### TASK REQUIREMENTS
Take the lines from the one with "The camera went 150" through the end of the material below and repeat them exactly, dropping every picture.

### RECORDS SUPPLIED
------------------------------
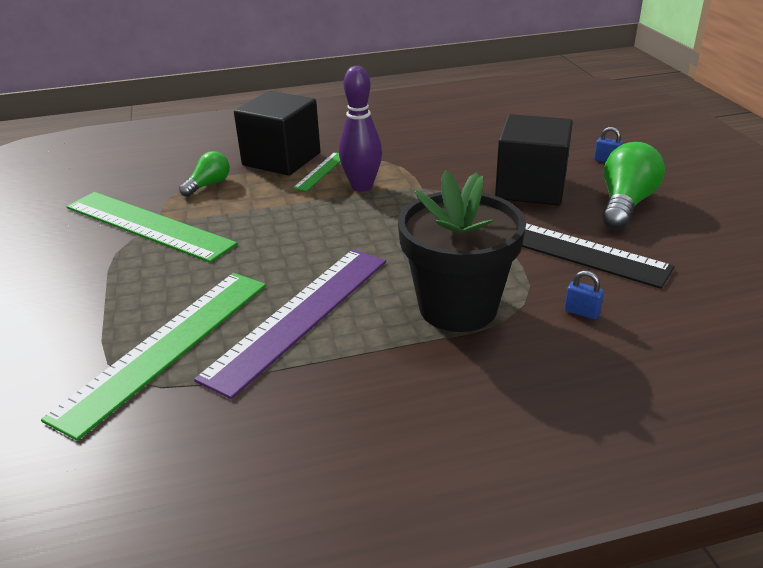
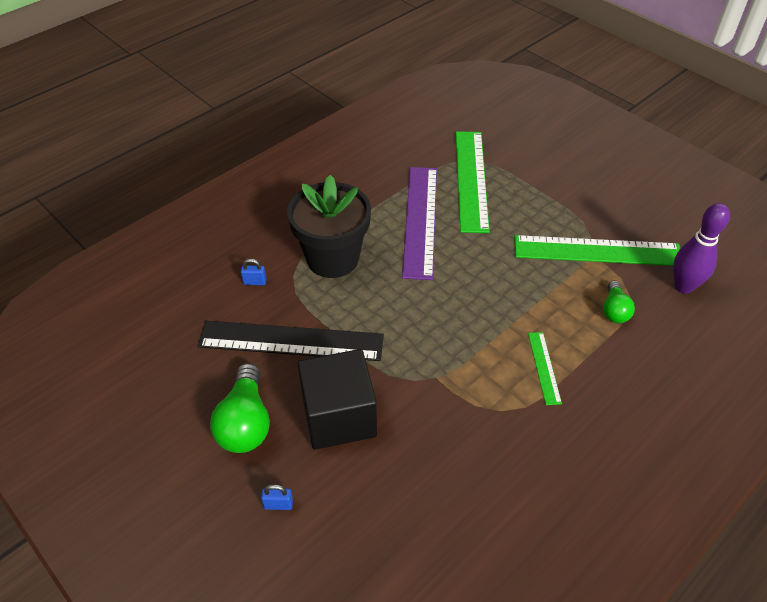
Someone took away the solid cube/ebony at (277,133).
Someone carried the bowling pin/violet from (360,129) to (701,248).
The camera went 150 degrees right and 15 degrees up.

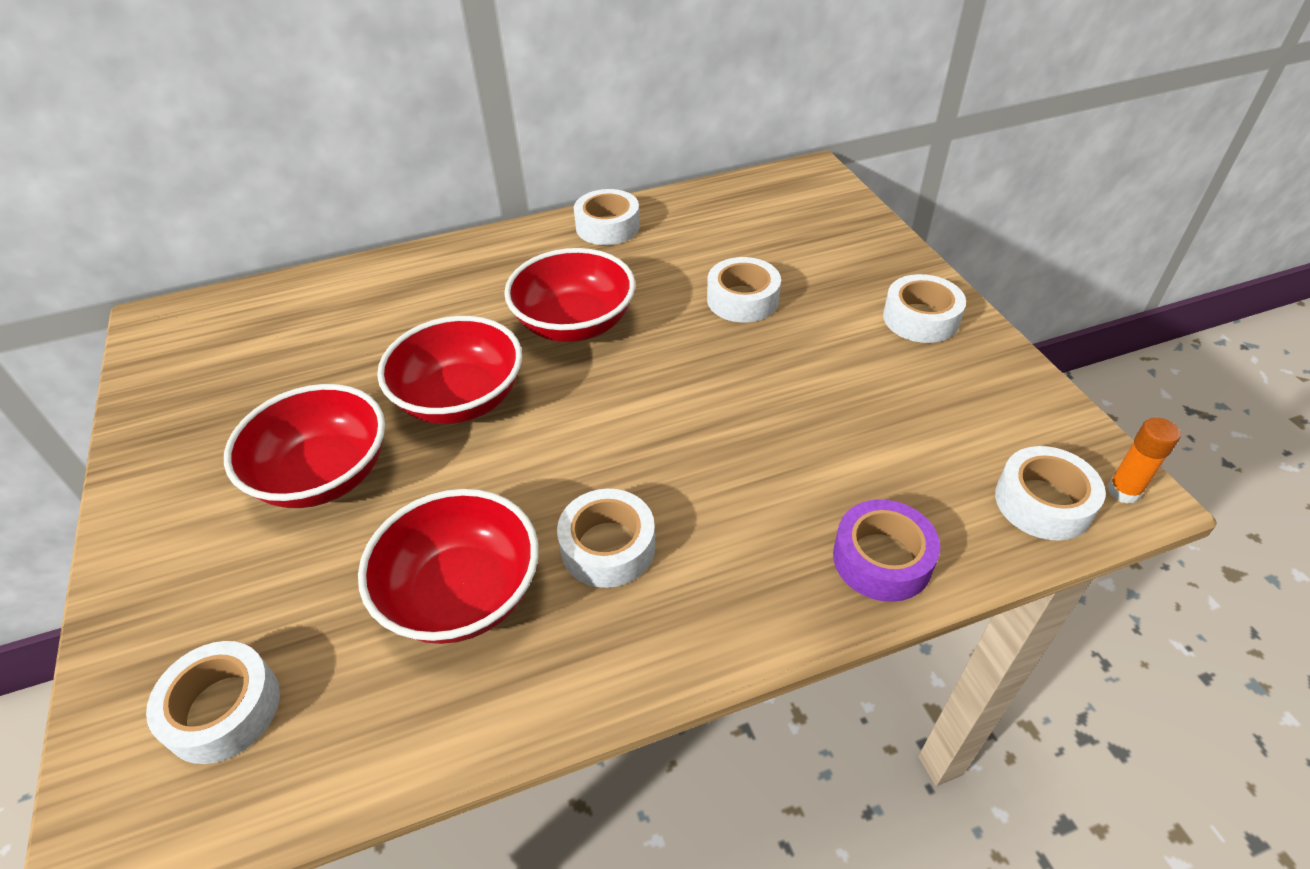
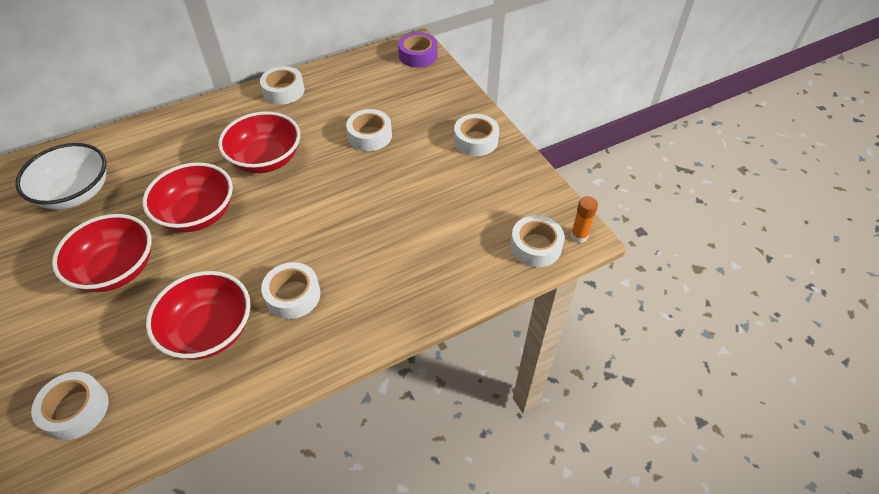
Someone put down the bowl/white at (60,176).
Someone carried the tape/violet from (886,550) to (418,50).
The camera went 10 degrees left and 5 degrees up.

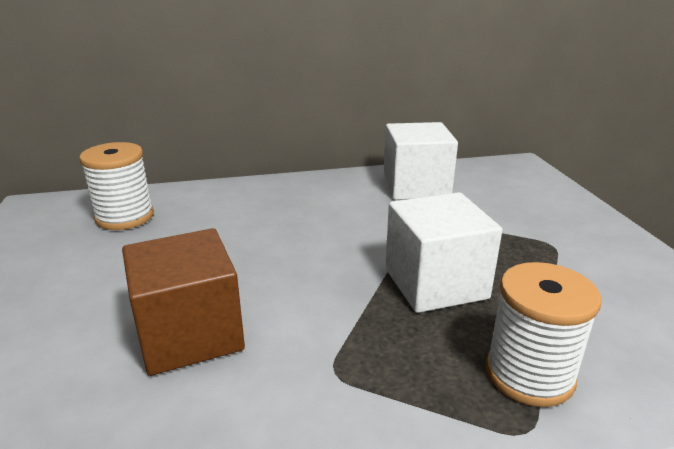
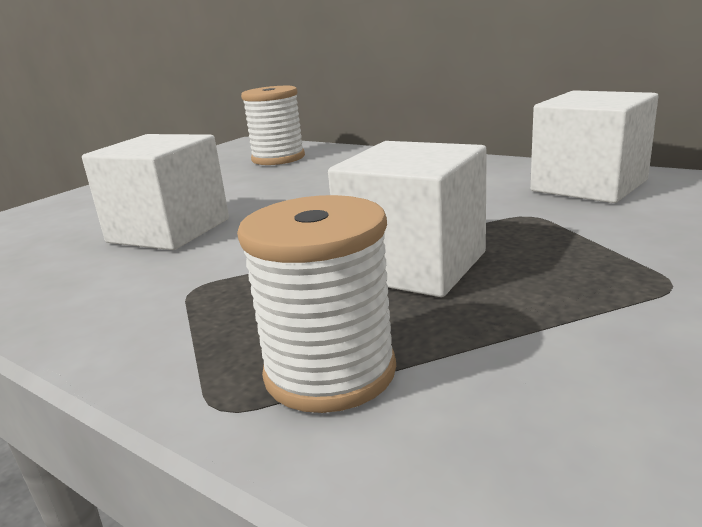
Someone repainted the solid cube/dark brown at (183,302), which became the solid cube/white at (155,192).
The camera went 50 degrees right and 5 degrees down.

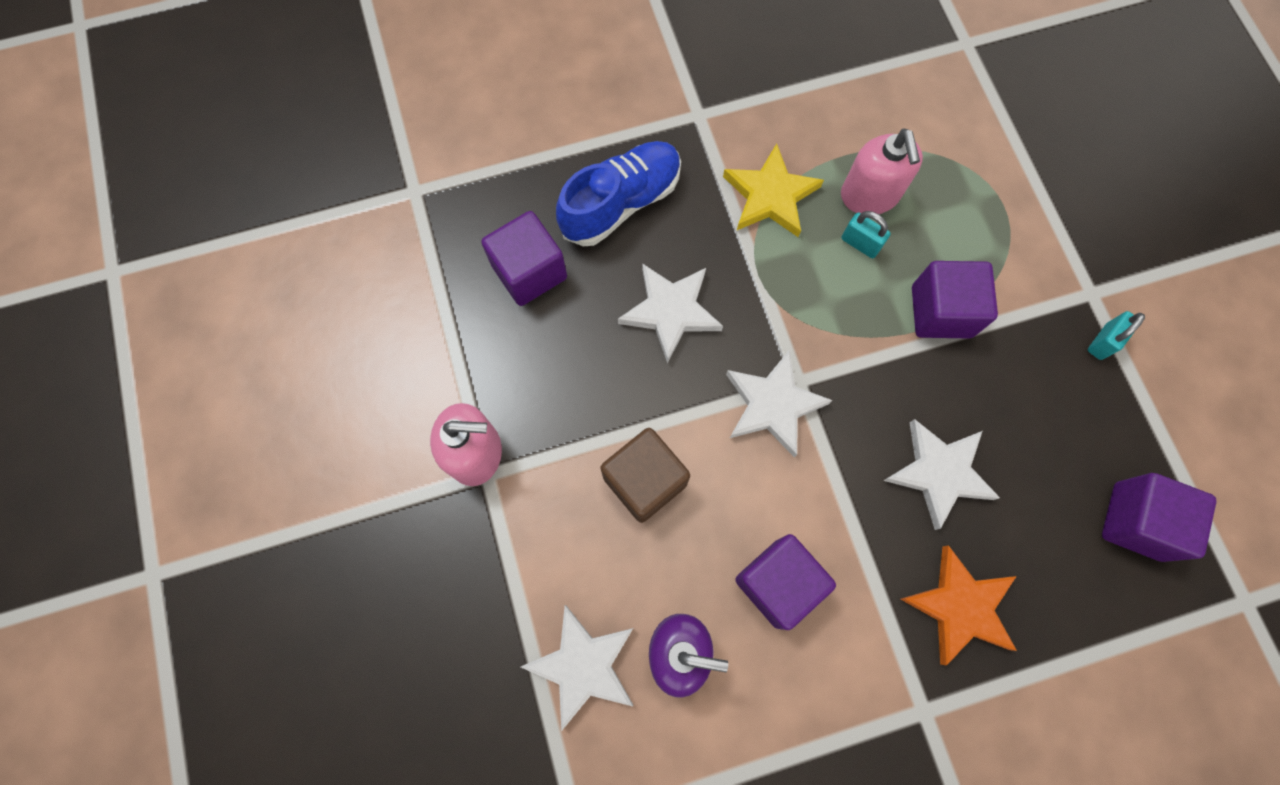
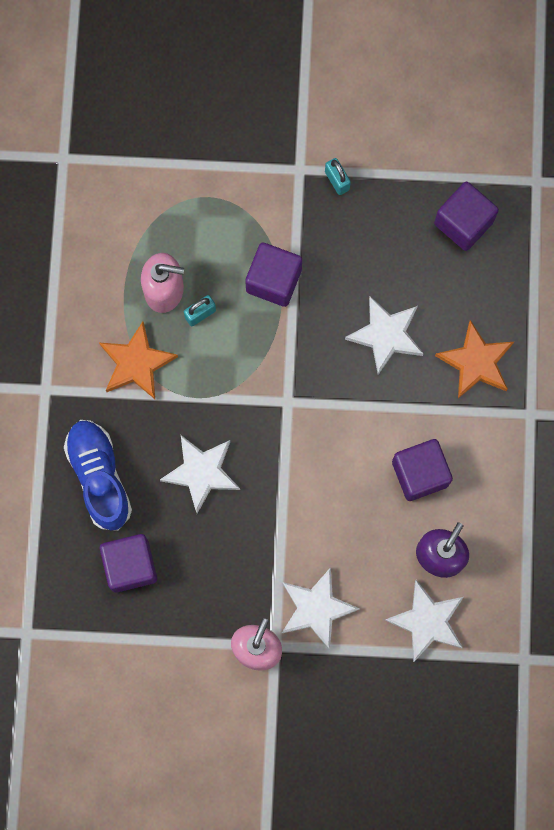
Someone took away the solid cube/dark brown at (645,475).
Someone carried the star shape/white from (779,403) to (321,608).
Someone repainted the star shape/bright yellow at (773,190), which became the star shape/bright orange at (138,360).
The camera went 70 degrees left and 5 degrees up.

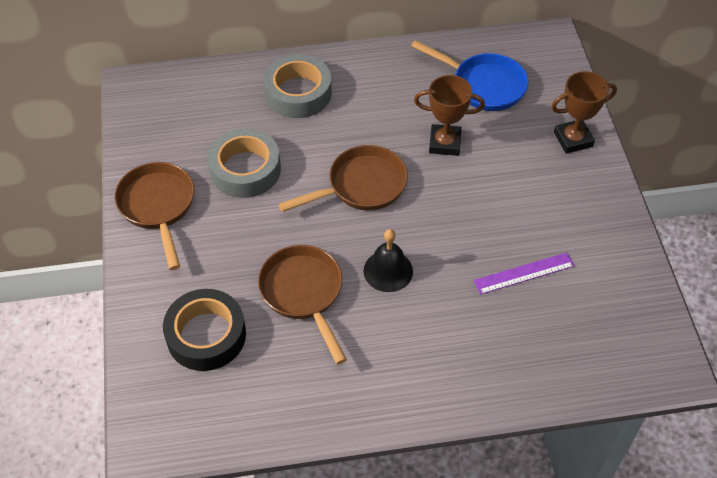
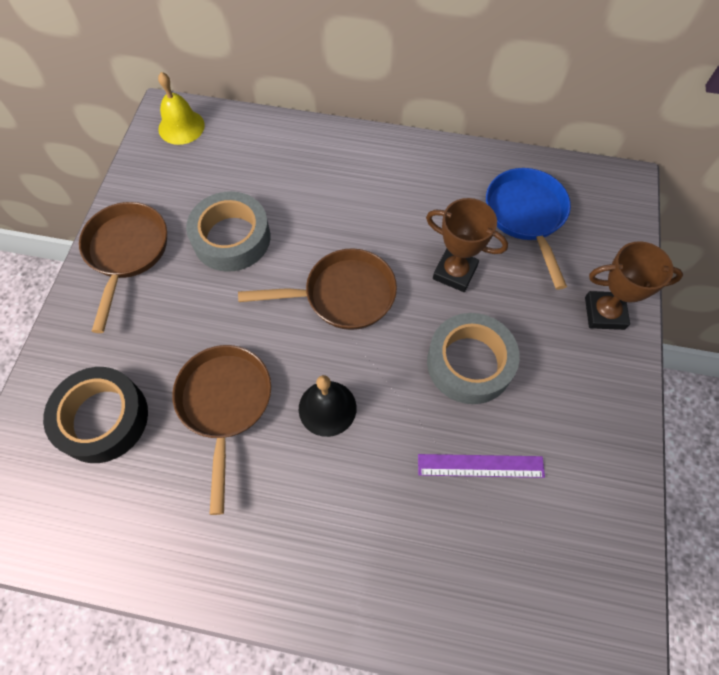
Someone put down the hand bell/bright yellow at (181,108).
Someone carried the tape/grey from (298,86) to (473,358).
Someone rotated the skillet/royal blue at (469,75) by 150 degrees counterclockwise.
The camera went 20 degrees right and 10 degrees up.

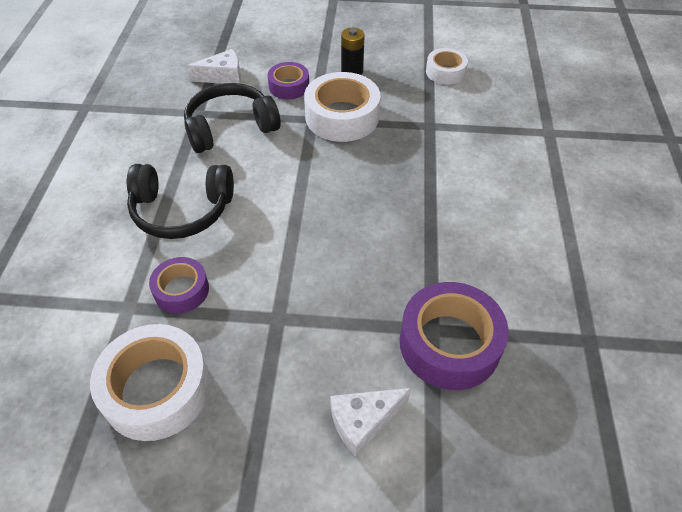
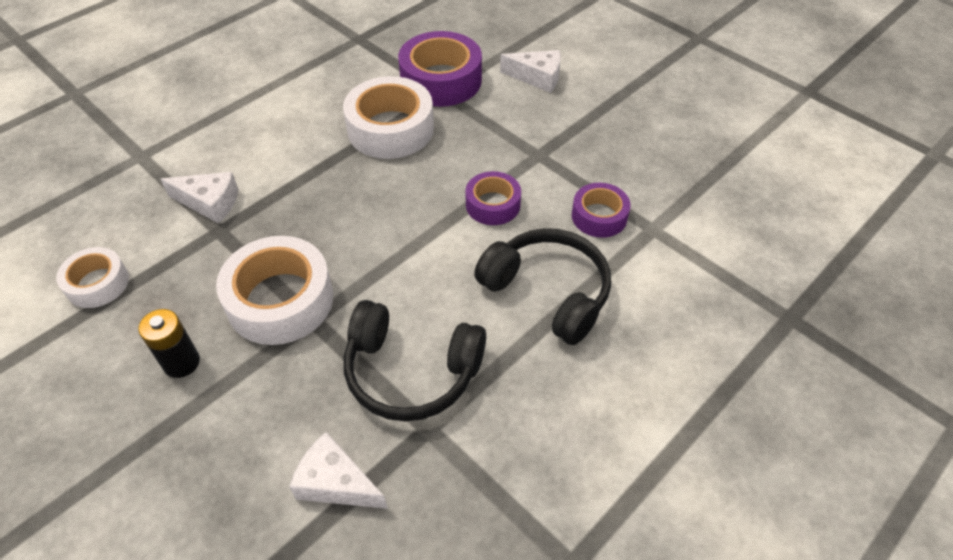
Someone put down the cheese wedge/white at (199,198).
Someone carried the tape/white from (150,382) to (388,117).
Someone carried the tape/violet from (288,80) to (493,198).
The camera went 140 degrees left and 0 degrees up.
------------------------------
### ANSWER TO THE PROBLEM
The camera went 150 degrees right and 15 degrees up.

Someone put down the bowl/white at (60,176).
Someone carried the tape/violet from (886,550) to (418,50).
The camera went 10 degrees left and 5 degrees up.

Someone repainted the solid cube/dark brown at (183,302), which became the solid cube/white at (155,192).
The camera went 50 degrees right and 5 degrees down.

Someone took away the solid cube/dark brown at (645,475).
Someone carried the star shape/white from (779,403) to (321,608).
Someone repainted the star shape/bright yellow at (773,190), which became the star shape/bright orange at (138,360).
The camera went 70 degrees left and 5 degrees up.

Someone put down the hand bell/bright yellow at (181,108).
Someone carried the tape/grey from (298,86) to (473,358).
Someone rotated the skillet/royal blue at (469,75) by 150 degrees counterclockwise.
The camera went 20 degrees right and 10 degrees up.

Someone put down the cheese wedge/white at (199,198).
Someone carried the tape/white from (150,382) to (388,117).
Someone carried the tape/violet from (288,80) to (493,198).
The camera went 140 degrees left and 0 degrees up.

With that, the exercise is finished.